AVAILABLE RECORDS Block Start

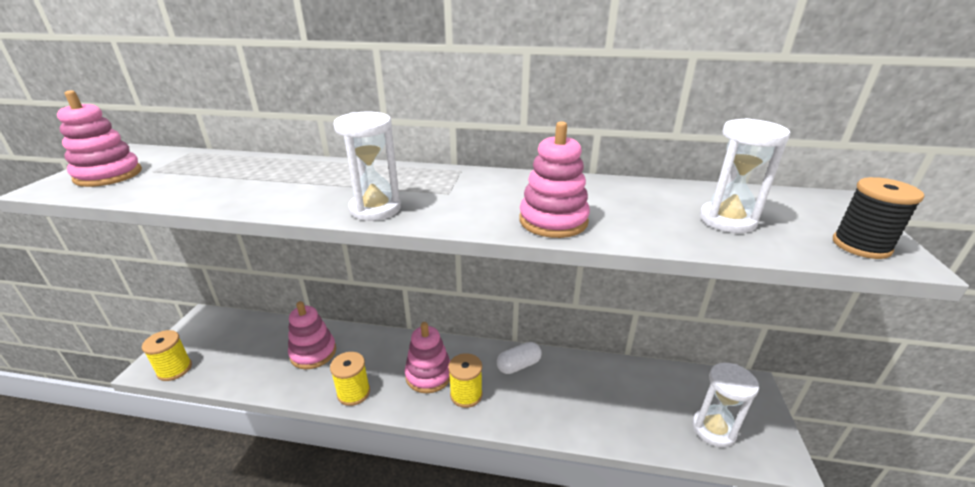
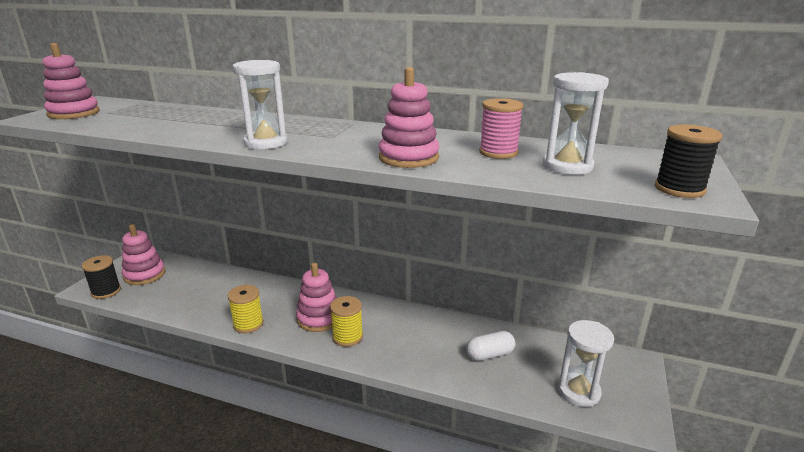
camera: 10 degrees right, 5 degrees down
(174, 369) = (106, 291): yellow spool -> black spool
(313, 353) = (223, 291): pink stacking toy -> pink stacking toy (145, 275)
(518, 365) = (405, 320): white capsule -> white capsule (490, 355)
(643, 205) = (498, 152): none -> pink spool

AVAILABLE RECORDS Block End

Every line of the listing above that contains "spool" is to be copied.

(174, 369) = (106, 291): yellow spool -> black spool
(643, 205) = (498, 152): none -> pink spool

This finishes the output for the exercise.